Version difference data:
◆ ◆ ◆

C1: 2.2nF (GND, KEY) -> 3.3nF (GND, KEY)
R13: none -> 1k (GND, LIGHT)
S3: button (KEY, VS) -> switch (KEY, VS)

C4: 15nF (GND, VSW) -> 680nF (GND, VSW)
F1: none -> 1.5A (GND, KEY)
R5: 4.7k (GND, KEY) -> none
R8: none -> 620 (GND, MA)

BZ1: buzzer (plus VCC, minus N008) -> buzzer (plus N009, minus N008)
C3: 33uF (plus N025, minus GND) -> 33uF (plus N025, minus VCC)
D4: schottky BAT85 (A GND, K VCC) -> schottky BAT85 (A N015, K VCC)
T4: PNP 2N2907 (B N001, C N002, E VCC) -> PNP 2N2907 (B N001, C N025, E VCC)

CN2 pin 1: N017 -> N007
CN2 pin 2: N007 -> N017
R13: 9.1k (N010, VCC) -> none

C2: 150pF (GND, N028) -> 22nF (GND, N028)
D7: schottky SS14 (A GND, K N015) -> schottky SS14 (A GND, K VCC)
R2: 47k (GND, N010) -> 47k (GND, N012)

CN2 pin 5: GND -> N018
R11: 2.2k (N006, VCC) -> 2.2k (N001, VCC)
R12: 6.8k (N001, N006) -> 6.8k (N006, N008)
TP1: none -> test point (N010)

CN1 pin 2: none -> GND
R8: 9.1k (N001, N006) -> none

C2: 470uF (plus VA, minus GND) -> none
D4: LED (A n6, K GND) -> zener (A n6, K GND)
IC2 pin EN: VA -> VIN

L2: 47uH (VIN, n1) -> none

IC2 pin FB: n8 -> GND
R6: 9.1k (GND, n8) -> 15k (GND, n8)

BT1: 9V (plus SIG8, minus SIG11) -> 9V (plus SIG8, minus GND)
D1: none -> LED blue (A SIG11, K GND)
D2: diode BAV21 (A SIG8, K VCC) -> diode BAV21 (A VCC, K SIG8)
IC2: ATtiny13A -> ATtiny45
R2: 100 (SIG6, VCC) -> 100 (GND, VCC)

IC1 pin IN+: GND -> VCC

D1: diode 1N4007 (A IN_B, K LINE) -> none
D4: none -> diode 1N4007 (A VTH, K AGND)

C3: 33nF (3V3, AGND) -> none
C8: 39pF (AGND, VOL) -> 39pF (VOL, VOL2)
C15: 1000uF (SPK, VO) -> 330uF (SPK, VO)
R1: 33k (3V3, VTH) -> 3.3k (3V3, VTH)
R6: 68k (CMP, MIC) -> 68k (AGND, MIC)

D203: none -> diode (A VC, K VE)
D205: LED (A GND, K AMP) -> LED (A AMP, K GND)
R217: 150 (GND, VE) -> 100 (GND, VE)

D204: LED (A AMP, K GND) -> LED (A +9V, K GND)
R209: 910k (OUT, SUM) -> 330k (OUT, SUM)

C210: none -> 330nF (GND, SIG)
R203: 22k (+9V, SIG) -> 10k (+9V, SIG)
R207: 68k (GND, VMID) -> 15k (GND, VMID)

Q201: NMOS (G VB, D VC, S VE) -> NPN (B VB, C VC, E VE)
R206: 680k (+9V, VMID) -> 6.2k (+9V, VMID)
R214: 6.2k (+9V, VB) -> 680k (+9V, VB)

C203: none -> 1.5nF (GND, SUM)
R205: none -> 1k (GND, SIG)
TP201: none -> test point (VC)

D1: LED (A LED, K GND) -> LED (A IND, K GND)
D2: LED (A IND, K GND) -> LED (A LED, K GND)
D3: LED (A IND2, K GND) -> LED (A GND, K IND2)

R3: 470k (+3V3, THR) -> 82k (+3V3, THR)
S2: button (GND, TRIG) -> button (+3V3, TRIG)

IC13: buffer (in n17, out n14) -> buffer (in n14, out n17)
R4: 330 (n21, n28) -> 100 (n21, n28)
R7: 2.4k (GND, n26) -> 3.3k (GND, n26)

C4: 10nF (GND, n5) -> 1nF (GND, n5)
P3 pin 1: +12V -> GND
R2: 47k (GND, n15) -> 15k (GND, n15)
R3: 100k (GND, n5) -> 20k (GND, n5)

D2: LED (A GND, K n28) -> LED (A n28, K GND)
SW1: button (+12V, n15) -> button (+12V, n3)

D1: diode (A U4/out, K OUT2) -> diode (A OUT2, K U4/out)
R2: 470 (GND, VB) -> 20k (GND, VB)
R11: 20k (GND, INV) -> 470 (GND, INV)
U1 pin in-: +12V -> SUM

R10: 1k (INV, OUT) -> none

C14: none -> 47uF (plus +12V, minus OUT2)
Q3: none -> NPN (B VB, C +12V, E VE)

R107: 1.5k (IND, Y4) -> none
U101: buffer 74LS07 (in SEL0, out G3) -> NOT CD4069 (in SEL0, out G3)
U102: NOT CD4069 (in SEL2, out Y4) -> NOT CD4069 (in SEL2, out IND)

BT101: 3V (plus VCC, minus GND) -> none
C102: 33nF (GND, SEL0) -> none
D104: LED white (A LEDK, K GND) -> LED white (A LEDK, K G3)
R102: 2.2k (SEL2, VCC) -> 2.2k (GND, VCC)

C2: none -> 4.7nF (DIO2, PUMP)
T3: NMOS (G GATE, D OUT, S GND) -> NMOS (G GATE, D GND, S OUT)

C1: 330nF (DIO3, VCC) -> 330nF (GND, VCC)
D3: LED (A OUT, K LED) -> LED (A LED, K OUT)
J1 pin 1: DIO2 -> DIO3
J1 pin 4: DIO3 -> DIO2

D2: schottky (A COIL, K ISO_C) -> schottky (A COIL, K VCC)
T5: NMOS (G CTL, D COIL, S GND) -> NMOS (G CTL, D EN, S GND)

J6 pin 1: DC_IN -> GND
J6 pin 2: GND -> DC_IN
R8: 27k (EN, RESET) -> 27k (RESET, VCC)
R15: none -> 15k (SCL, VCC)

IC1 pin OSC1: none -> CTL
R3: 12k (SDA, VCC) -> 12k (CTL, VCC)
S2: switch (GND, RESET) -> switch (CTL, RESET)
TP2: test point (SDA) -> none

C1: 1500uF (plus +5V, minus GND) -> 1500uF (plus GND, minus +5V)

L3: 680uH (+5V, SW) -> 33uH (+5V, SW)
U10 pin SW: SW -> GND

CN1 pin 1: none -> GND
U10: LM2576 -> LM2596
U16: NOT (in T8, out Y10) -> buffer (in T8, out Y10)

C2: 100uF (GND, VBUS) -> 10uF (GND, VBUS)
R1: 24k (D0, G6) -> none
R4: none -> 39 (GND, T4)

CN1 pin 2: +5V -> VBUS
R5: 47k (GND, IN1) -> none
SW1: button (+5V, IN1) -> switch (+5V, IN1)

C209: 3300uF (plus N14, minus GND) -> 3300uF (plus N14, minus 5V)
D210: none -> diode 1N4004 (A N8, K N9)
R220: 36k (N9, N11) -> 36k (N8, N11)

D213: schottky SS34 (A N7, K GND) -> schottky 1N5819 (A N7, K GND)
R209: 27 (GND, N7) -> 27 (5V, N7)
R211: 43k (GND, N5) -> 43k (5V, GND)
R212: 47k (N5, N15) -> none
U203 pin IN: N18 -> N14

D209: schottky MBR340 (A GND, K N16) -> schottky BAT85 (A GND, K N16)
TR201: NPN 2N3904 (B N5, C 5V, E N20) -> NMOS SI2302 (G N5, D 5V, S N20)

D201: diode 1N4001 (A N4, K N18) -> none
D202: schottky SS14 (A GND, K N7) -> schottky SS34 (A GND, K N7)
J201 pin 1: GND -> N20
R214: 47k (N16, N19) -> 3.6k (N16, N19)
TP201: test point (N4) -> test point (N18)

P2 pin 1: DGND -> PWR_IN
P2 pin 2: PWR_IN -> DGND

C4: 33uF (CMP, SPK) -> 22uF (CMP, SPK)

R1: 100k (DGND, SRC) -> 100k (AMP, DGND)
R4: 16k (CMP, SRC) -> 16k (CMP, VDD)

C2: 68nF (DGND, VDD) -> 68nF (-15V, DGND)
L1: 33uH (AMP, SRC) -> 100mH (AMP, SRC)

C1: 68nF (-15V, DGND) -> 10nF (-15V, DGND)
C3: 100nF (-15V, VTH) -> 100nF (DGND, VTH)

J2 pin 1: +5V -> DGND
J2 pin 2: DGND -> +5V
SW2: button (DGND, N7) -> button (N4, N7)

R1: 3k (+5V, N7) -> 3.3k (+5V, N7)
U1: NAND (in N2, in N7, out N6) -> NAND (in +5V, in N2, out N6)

◆ ◆ ◆

_What to work on_:
The expected answer is a copy of each line above containing "plus".

_Task solution_:
BZ1: buzzer (plus VCC, minus N008) -> buzzer (plus N009, minus N008)
C3: 33uF (plus N025, minus GND) -> 33uF (plus N025, minus VCC)
C2: 470uF (plus VA, minus GND) -> none
BT1: 9V (plus SIG8, minus SIG11) -> 9V (plus SIG8, minus GND)
C14: none -> 47uF (plus +12V, minus OUT2)
BT101: 3V (plus VCC, minus GND) -> none
C1: 1500uF (plus +5V, minus GND) -> 1500uF (plus GND, minus +5V)
C209: 3300uF (plus N14, minus GND) -> 3300uF (plus N14, minus 5V)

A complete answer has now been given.